Please restate each line of the data that follows word for word, skipping any image.

**DATA SHOWN**

● ● ● ●

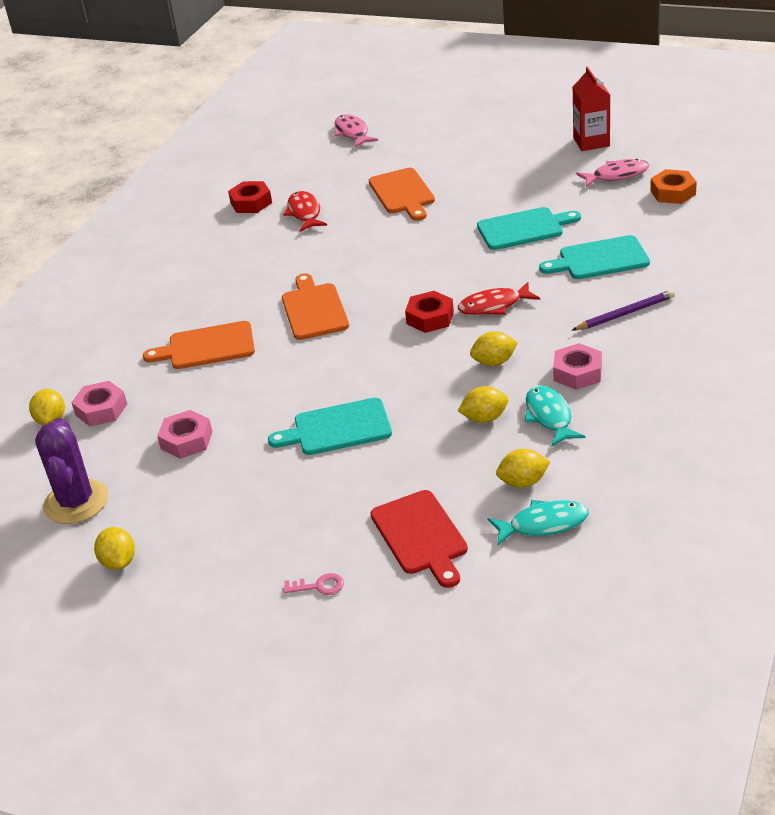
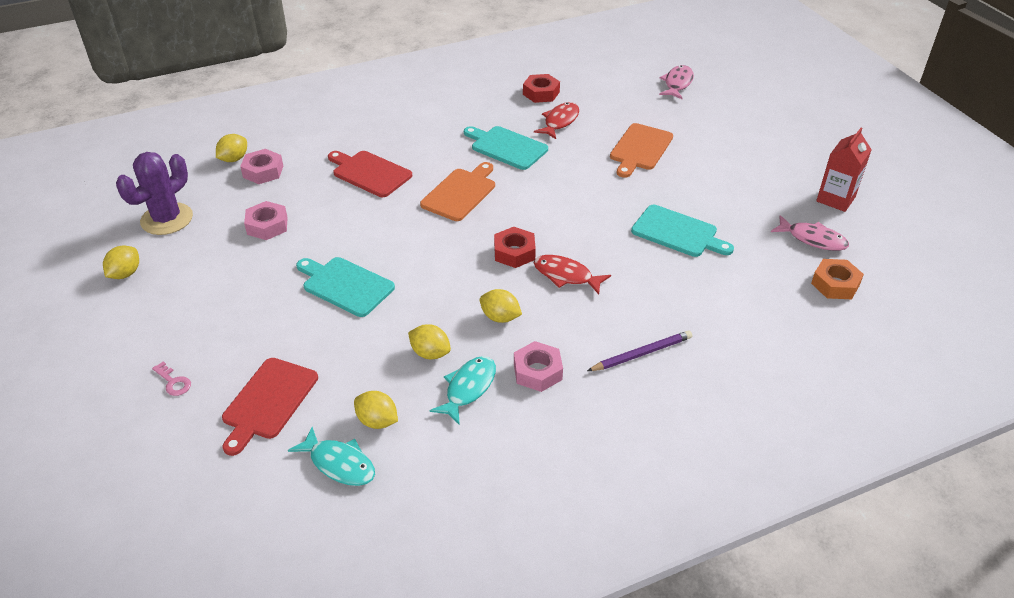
camera: 40 degrees right, 5 degrees up
(207, 347) = (369, 173): orange cutting board -> red cutting board
(599, 259) = (692, 296): turquoise cutting board -> turquoise cutting board (506, 147)
(625, 314) = (641, 354): purple pencil -> purple pencil turned 45 degrees counterclockwise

● ● ● ●

**EXERCISE RESPONSE**
camera: 40 degrees right, 5 degrees up
(207, 347) = (369, 173): orange cutting board -> red cutting board
(599, 259) = (692, 296): turquoise cutting board -> turquoise cutting board (506, 147)
(625, 314) = (641, 354): purple pencil -> purple pencil turned 45 degrees counterclockwise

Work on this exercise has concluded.